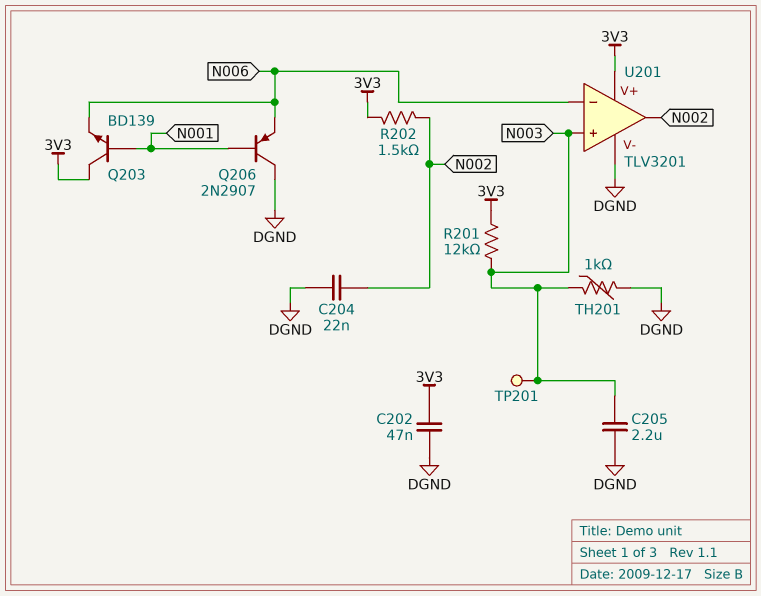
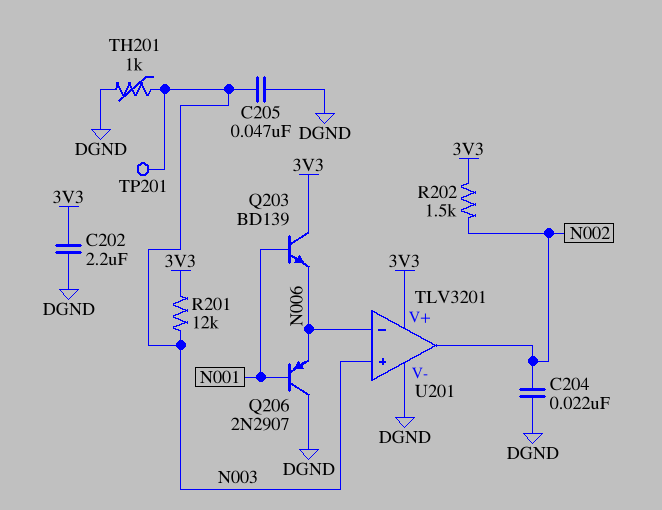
C202: 47nF (3V3, DGND) -> 2.2uF (3V3, DGND)
C205: 2.2uF (DGND, N003) -> 47nF (DGND, N003)

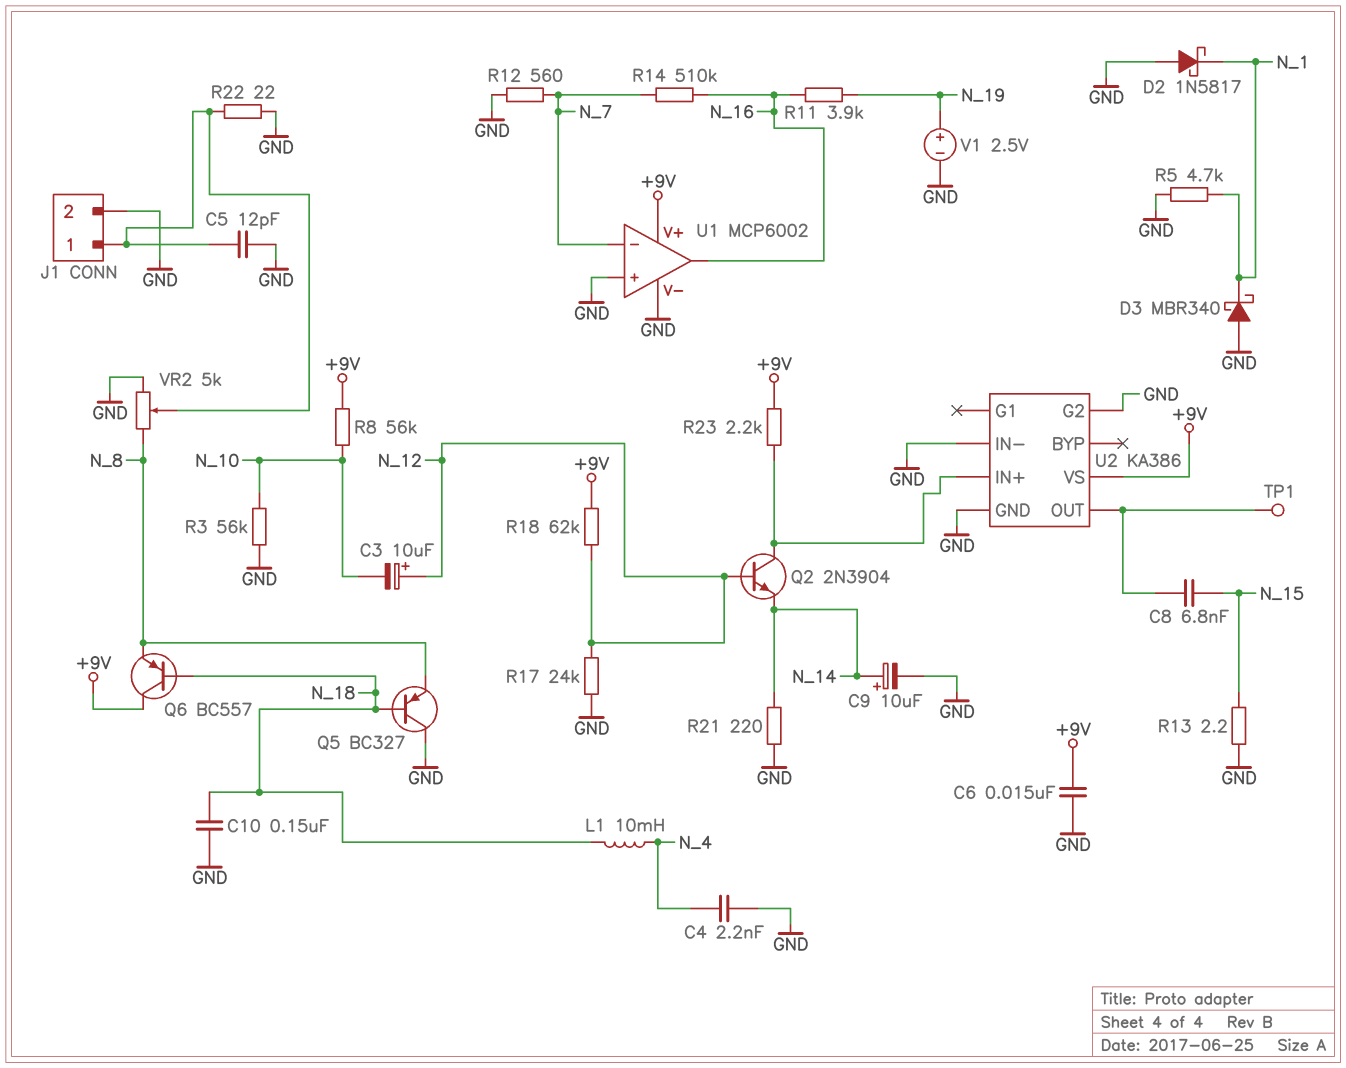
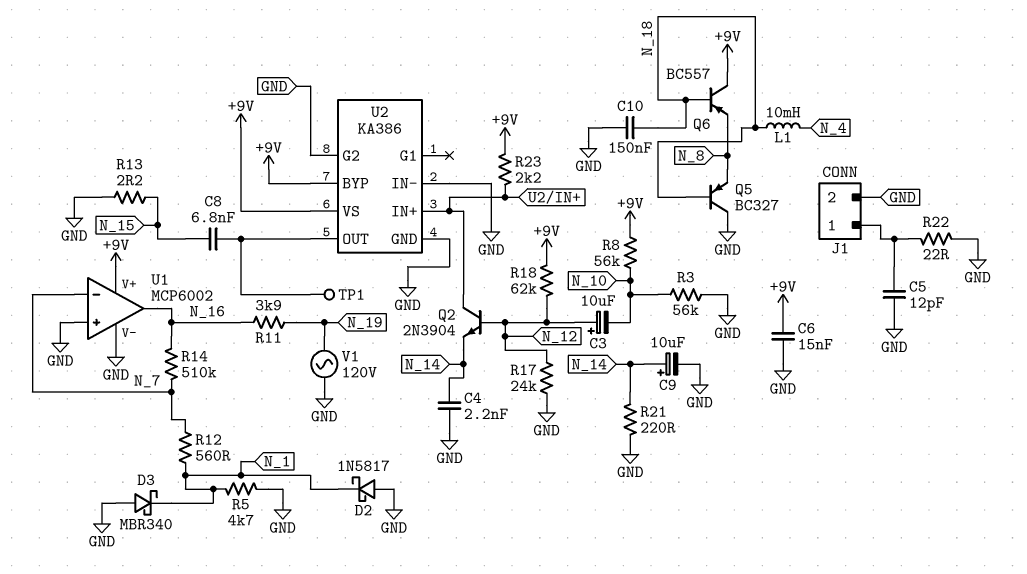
C4: 2.2nF (GND, N_4) -> 2.2nF (GND, N_14)
R12: 560 (GND, N_7) -> 560 (N_1, N_7)
U2 pin BYP: none -> +9V
V1: 2.5V (plus N_19, minus GND) -> AC 120V (GND, N_19)
VR2: 5k (GND, N_8, wiper J1/1) -> none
※ ※ ※
Nothing outside the span should appear: transcribe the lines from the one containing "V1: 2.5V (plus" through the last line of the records.

V1: 2.5V (plus N_19, minus GND) -> AC 120V (GND, N_19)
VR2: 5k (GND, N_8, wiper J1/1) -> none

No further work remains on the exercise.